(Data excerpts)
========

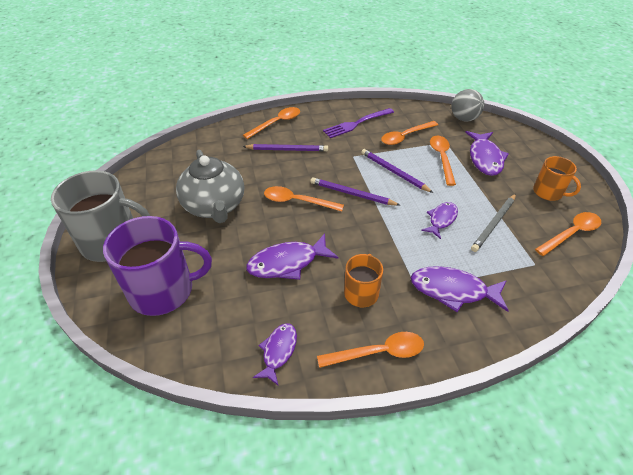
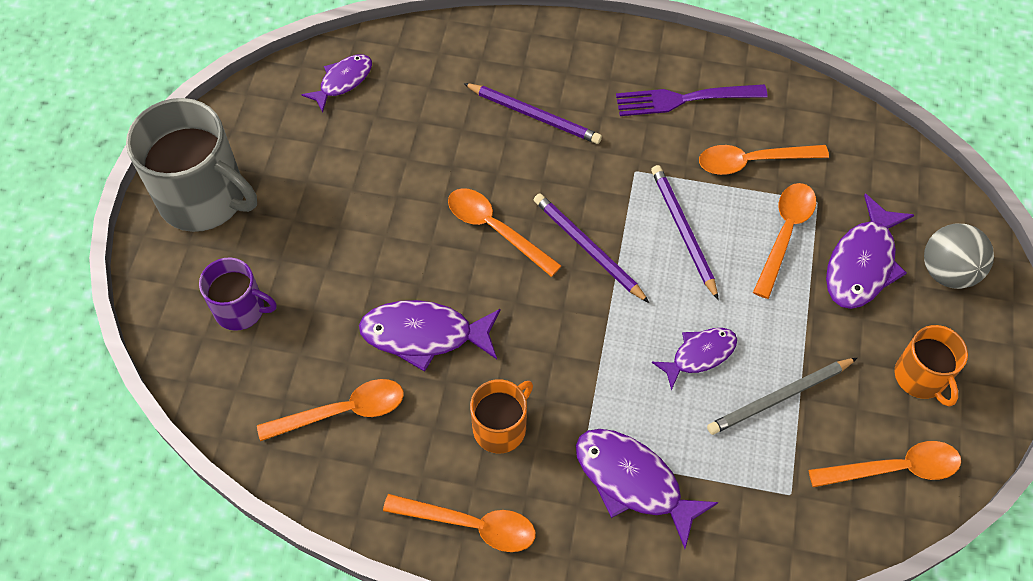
camera: 25 degrees right, 15 degrees up
purple mug [103,216,212,316] -> purple mug [199,257,277,331], size x0.55
grey teapot [176,150,244,223] -> none
orange spoon [243,107,300,139] -> orange spoon moved to [257,379,404,441]
purple fish [253,323,297,385] -> purple fish moved to [301,54,372,112]
grey ball [451,89,484,122] -> grey ball moved to [924,223,994,289]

========

_TASK GOAL_. Starting with the line that contains "orange spoon [243,107,300,139]", return every line through the last one of the records, exactly as written.

_ANSWER TO THE EXERCISE_.
orange spoon [243,107,300,139] -> orange spoon moved to [257,379,404,441]
purple fish [253,323,297,385] -> purple fish moved to [301,54,372,112]
grey ball [451,89,484,122] -> grey ball moved to [924,223,994,289]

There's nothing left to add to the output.